--- ASSIGNED TASK ---
Please reproduce the data exactly and omit the pictures.

--- PROVIDED DATA ---
Segment Open
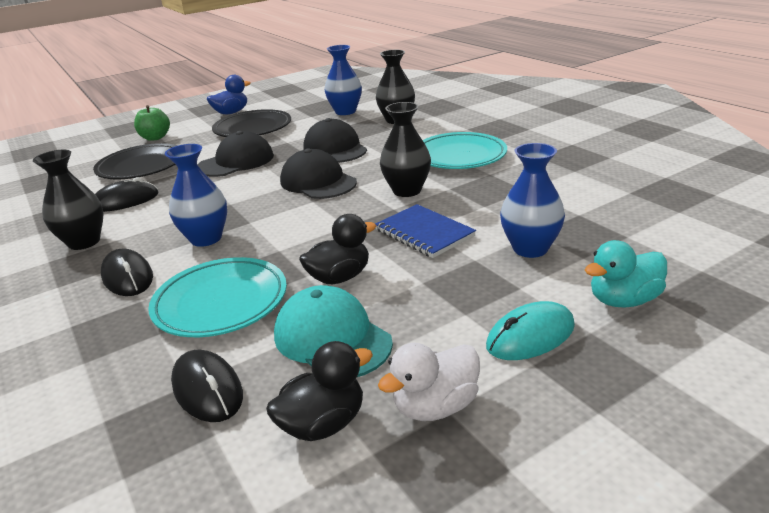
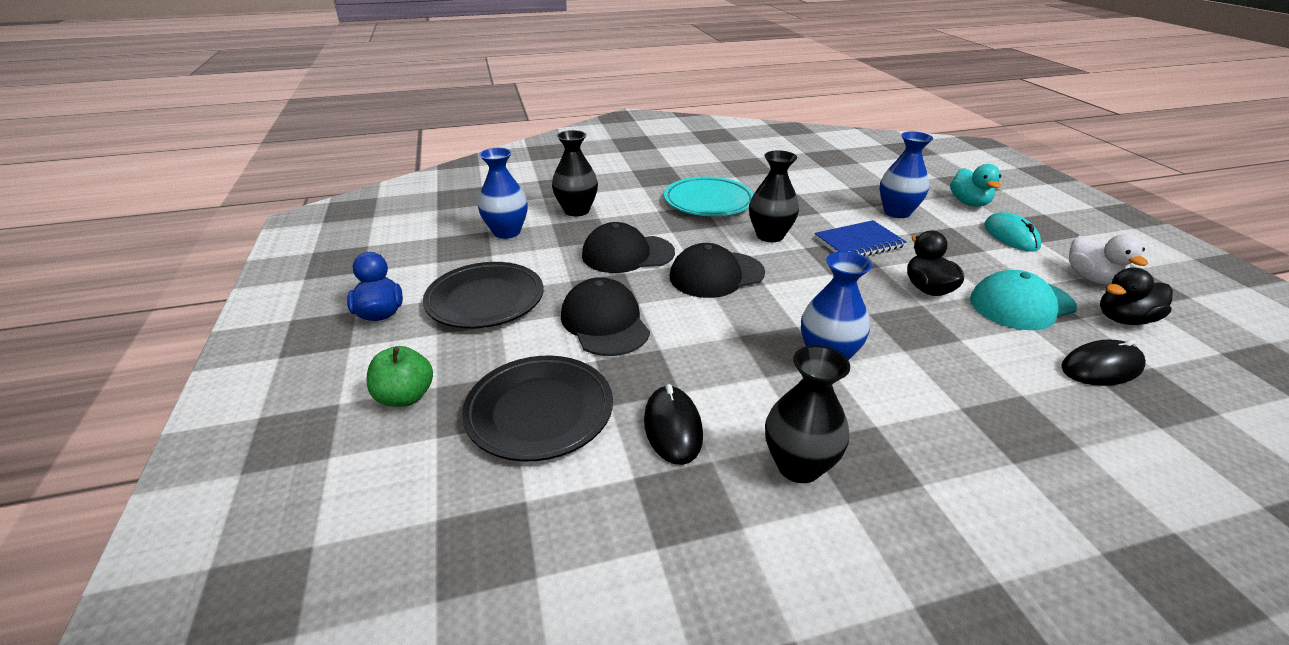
camera: 75 degrees left, 5 degrees up
(128, 277) = (907, 419): black mouse -> none
(221, 302) = (967, 354): turquoise plate -> none
(323, 424) = (1124, 319): black duck -> black duck turned 90 degrees counterclockwise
Segment Closed
--- ANSWER SECTION ---
camera: 75 degrees left, 5 degrees up
(128, 277) = (907, 419): black mouse -> none
(221, 302) = (967, 354): turquoise plate -> none
(323, 424) = (1124, 319): black duck -> black duck turned 90 degrees counterclockwise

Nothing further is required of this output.